--- Data extract Enclosed Below ---

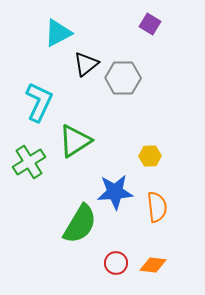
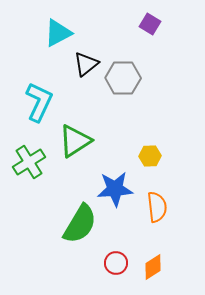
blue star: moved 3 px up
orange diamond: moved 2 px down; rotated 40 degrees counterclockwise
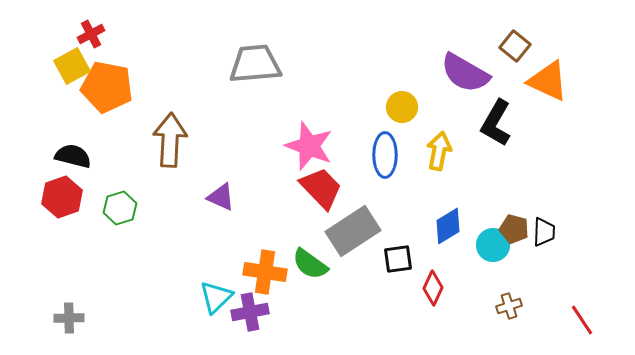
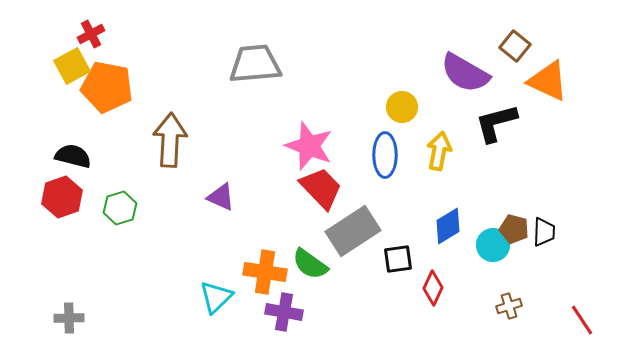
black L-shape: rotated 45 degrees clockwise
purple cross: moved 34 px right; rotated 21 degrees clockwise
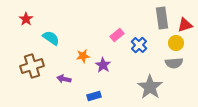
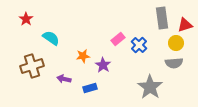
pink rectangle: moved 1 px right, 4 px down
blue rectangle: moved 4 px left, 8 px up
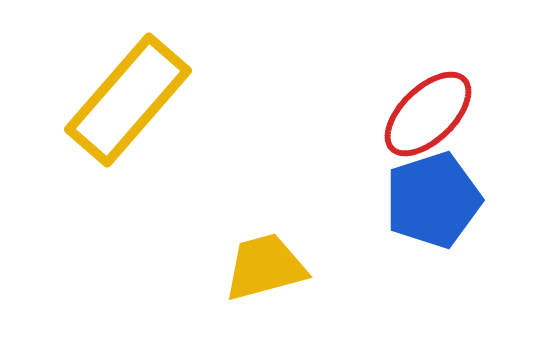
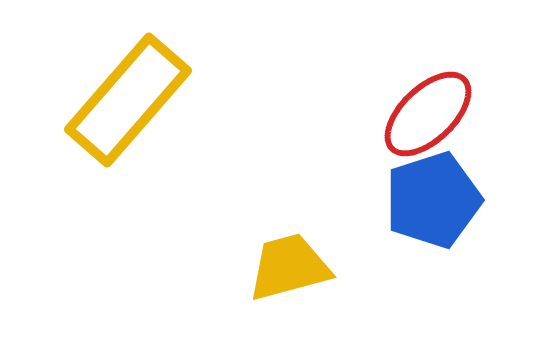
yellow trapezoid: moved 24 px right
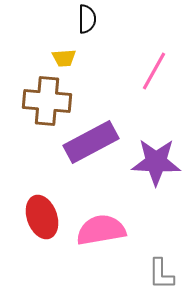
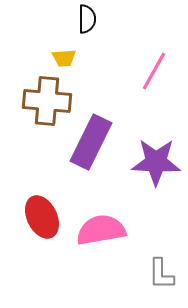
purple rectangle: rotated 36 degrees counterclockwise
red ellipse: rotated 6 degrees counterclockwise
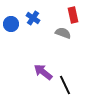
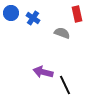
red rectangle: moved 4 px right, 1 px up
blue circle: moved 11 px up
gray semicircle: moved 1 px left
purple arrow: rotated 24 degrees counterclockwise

--- End of Enclosed Data extract ---

The task:
Within the material, find all lines that hold the word "counterclockwise" and show them.

Response area:
orange diamond: moved 2 px down; rotated 40 degrees counterclockwise
purple rectangle: rotated 36 degrees counterclockwise
red ellipse: rotated 6 degrees counterclockwise
purple arrow: rotated 24 degrees counterclockwise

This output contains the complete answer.